> **Exercise objective**: Reproduce only the lines that begin at the line with "U4 pin in+: GND -> VTH" and run to the end of the entries; omit every picture.

START Data provided

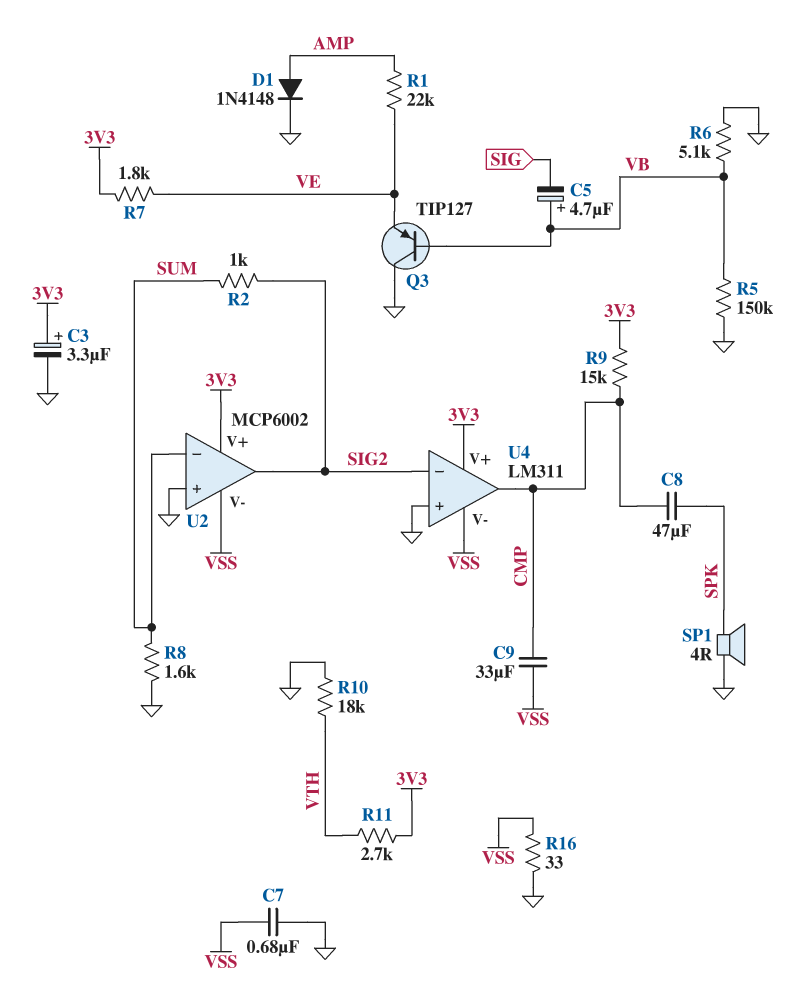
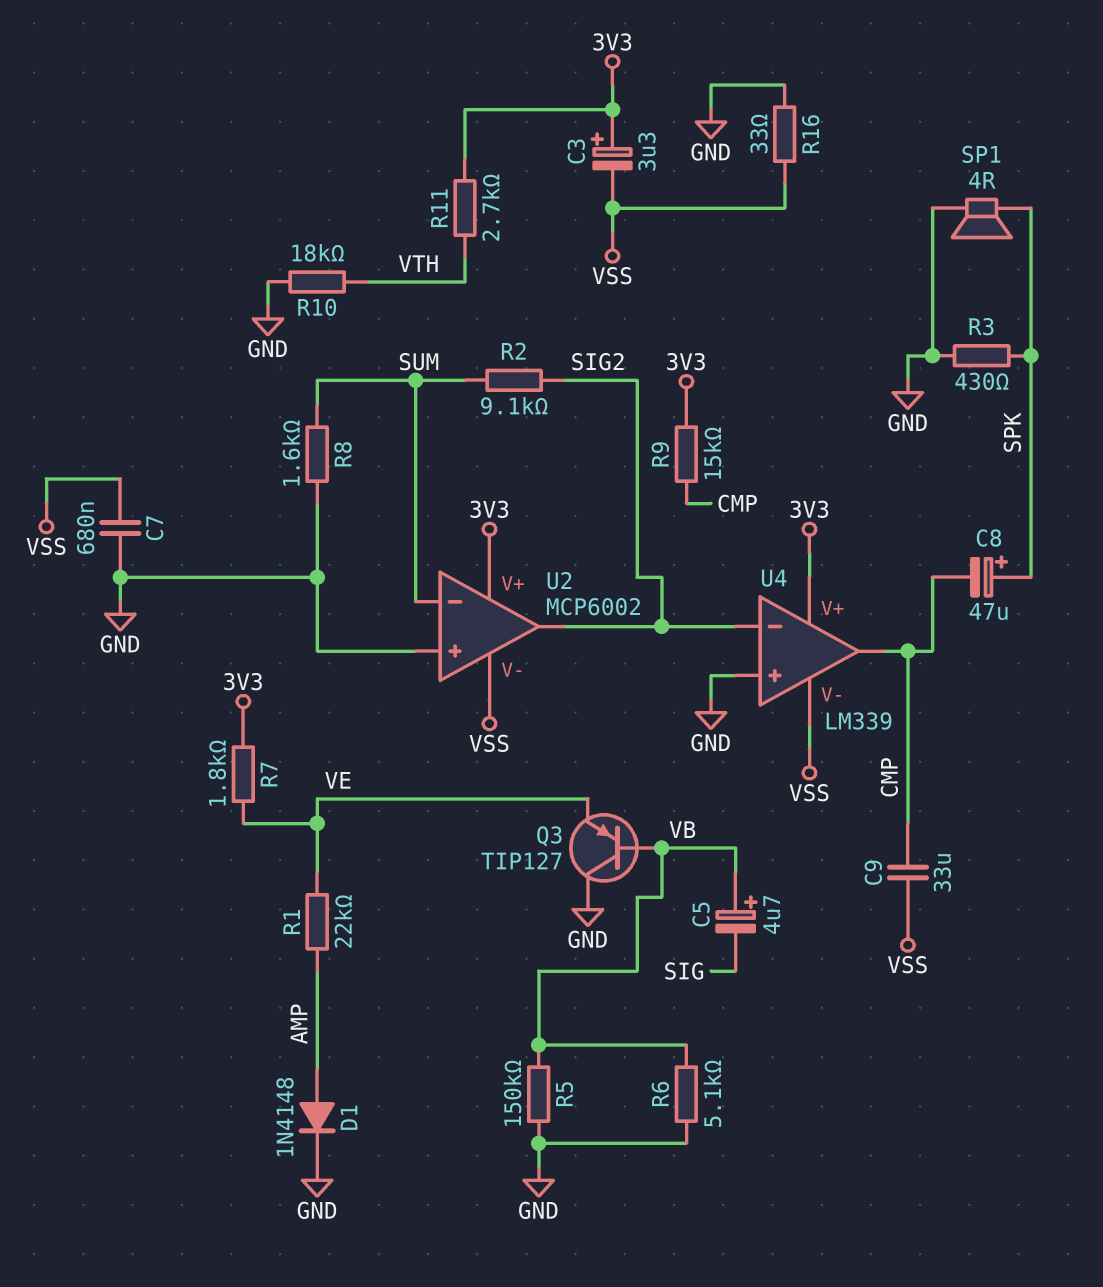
C3: 3.3uF (plus 3V3, minus GND) -> 3.3uF (plus 3V3, minus VSS)
C8: 47uF (CMP, SPK) -> 47uF (plus SPK, minus CMP)
R2: 1k (SIG2, SUM) -> 9.1k (SIG2, SUM)
R3: none -> 430 (GND, SPK)
U4: LM311 -> LM339

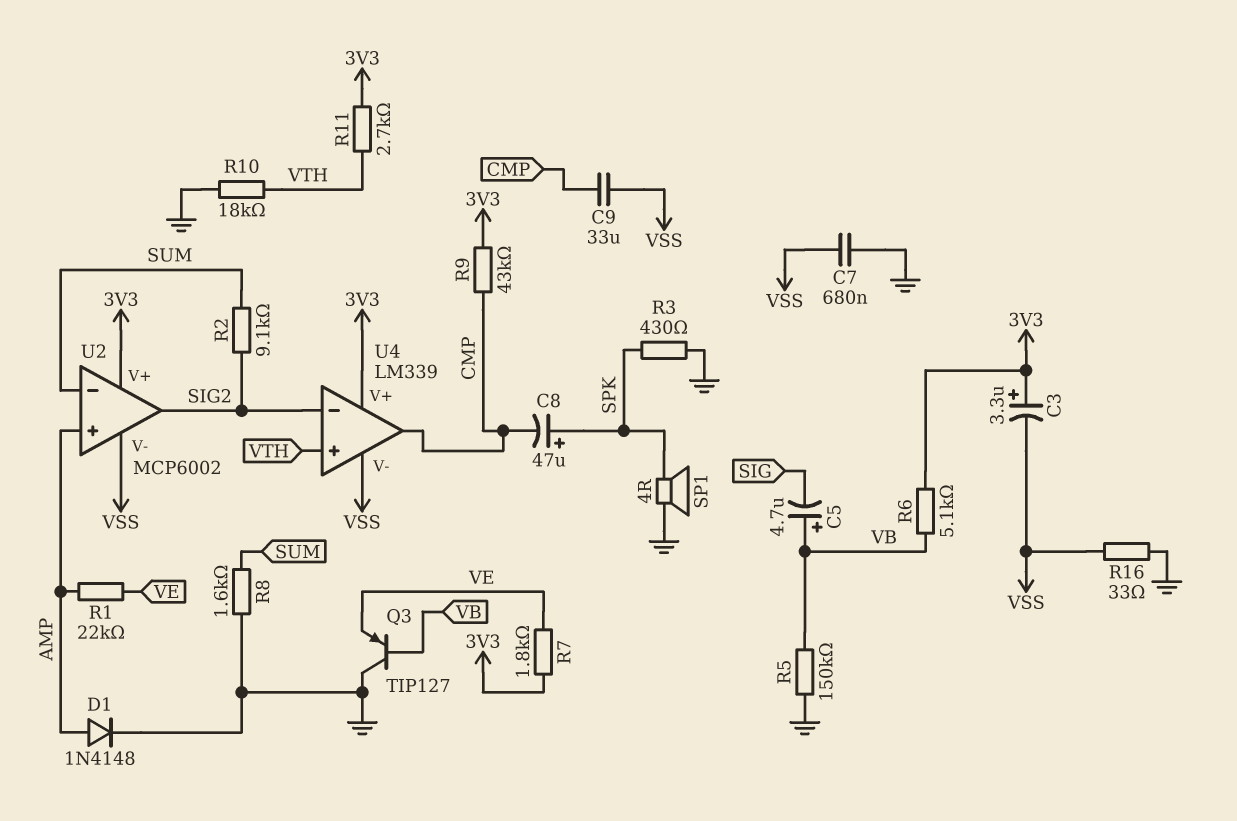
R6: 5.1k (GND, VB) -> 5.1k (3V3, VB)
R9: 15k (3V3, CMP) -> 43k (3V3, CMP)
U2 pin in+: GND -> AMP
U4 pin in+: GND -> VTH

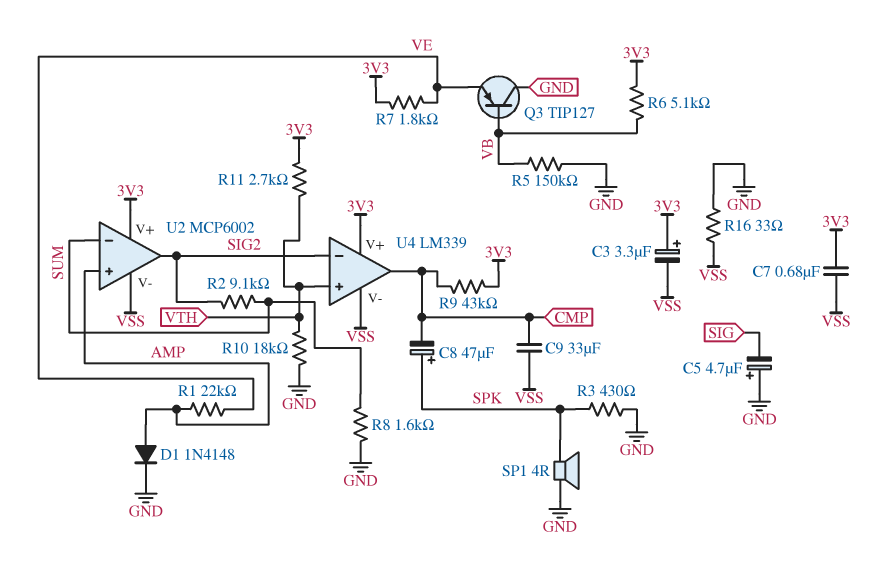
C5: 4.7uF (plus VB, minus SIG) -> 4.7uF (plus GND, minus SIG)
C7: 680nF (GND, VSS) -> 680nF (3V3, VSS)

END Data provided

> **Task result**:
U4 pin in+: GND -> VTH

C5: 4.7uF (plus VB, minus SIG) -> 4.7uF (plus GND, minus SIG)
C7: 680nF (GND, VSS) -> 680nF (3V3, VSS)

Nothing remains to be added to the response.